GOAL OF THE EXERCISE:
Please repeat the records exactly, keeping the pictures out.

Source records:
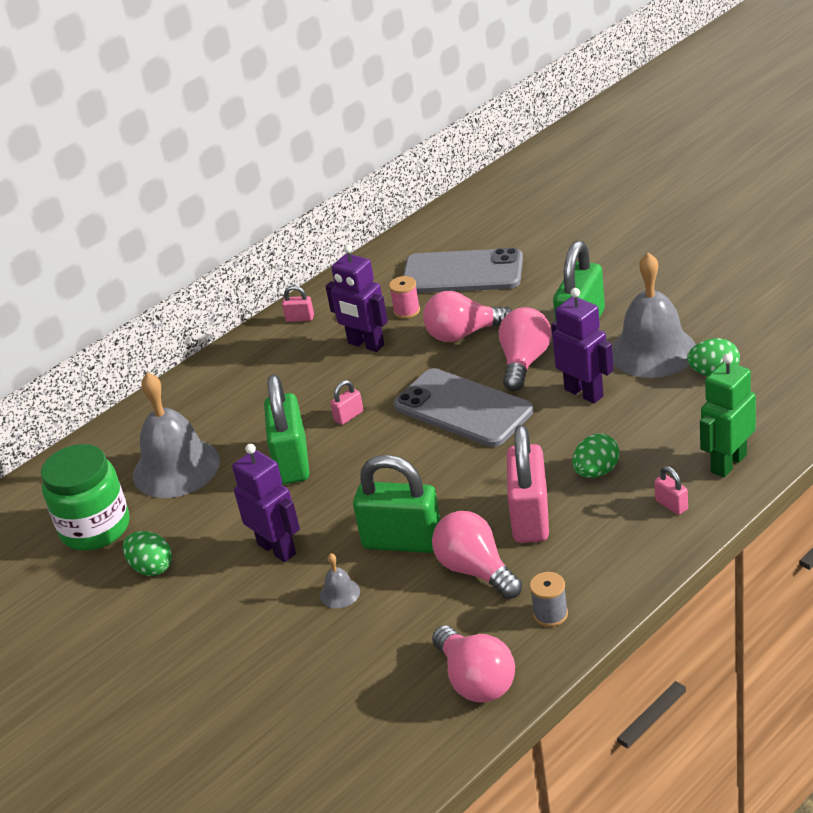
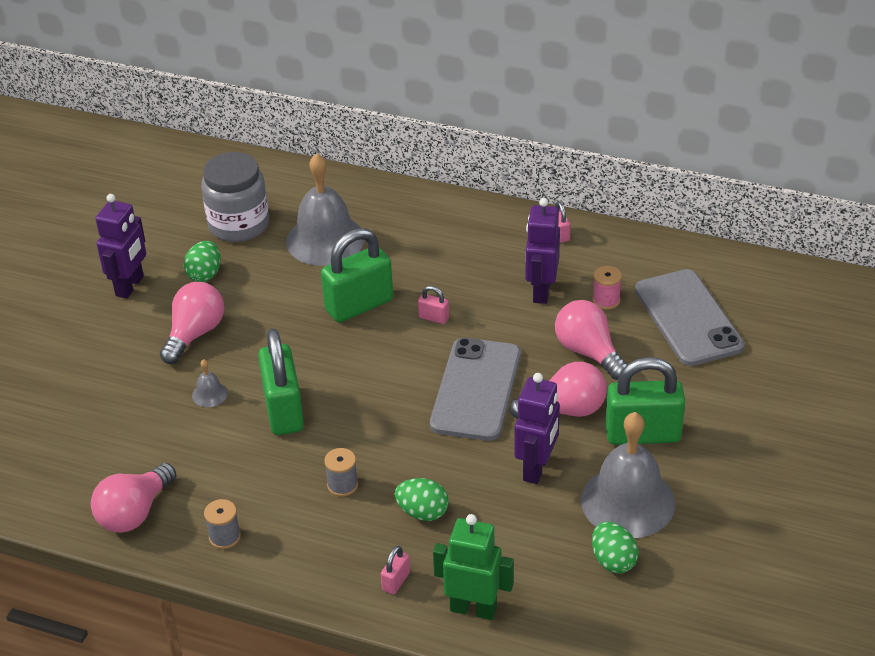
camera: 60 degrees right, 5 degrees up
green jar [41,444,130,550] -> grey jar [201,152,269,242]
purple robot [232,443,300,562] -> purple robot moved to [96,194,146,299]
pink light bulb [432,511,522,599] -> pink light bulb moved to [160,282,224,364]
pink padlock [507,425,549,543] -> grey spool [324,448,358,497]

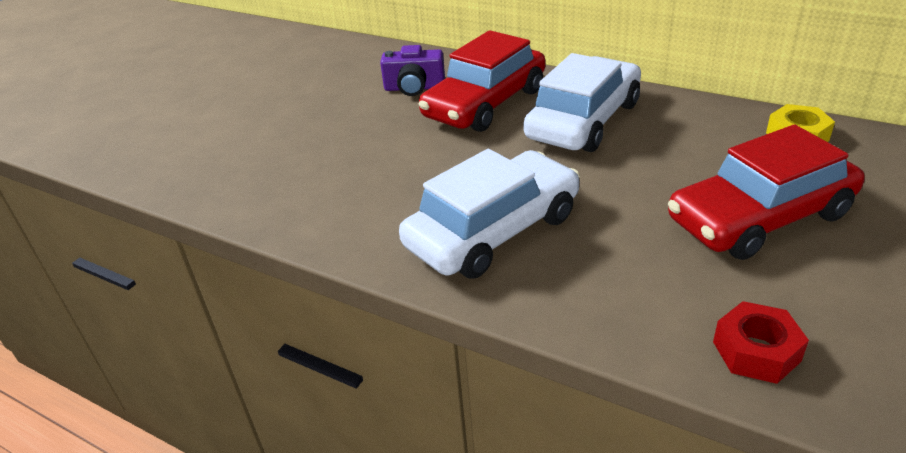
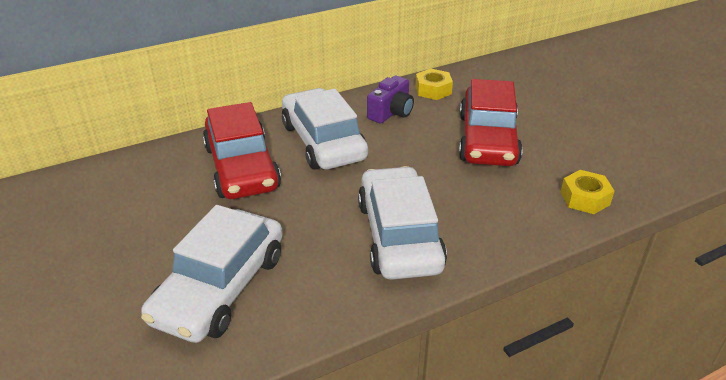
camera: 60 degrees left, 0 degrees up
purple camera [380,45,445,96] -> purple camera moved to [367,76,414,124]
red nut [713,301,809,384] -> yellow nut [561,170,615,214]
none -> white car [141,205,283,343]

RESULT OF THE TASK:
camera: 60 degrees right, 5 degrees up
green jar [41,444,130,550] -> grey jar [201,152,269,242]
purple robot [232,443,300,562] -> purple robot moved to [96,194,146,299]
pink light bulb [432,511,522,599] -> pink light bulb moved to [160,282,224,364]
pink padlock [507,425,549,543] -> grey spool [324,448,358,497]

camera: 60 degrees left, 0 degrees up
purple camera [380,45,445,96] -> purple camera moved to [367,76,414,124]
red nut [713,301,809,384] -> yellow nut [561,170,615,214]
none -> white car [141,205,283,343]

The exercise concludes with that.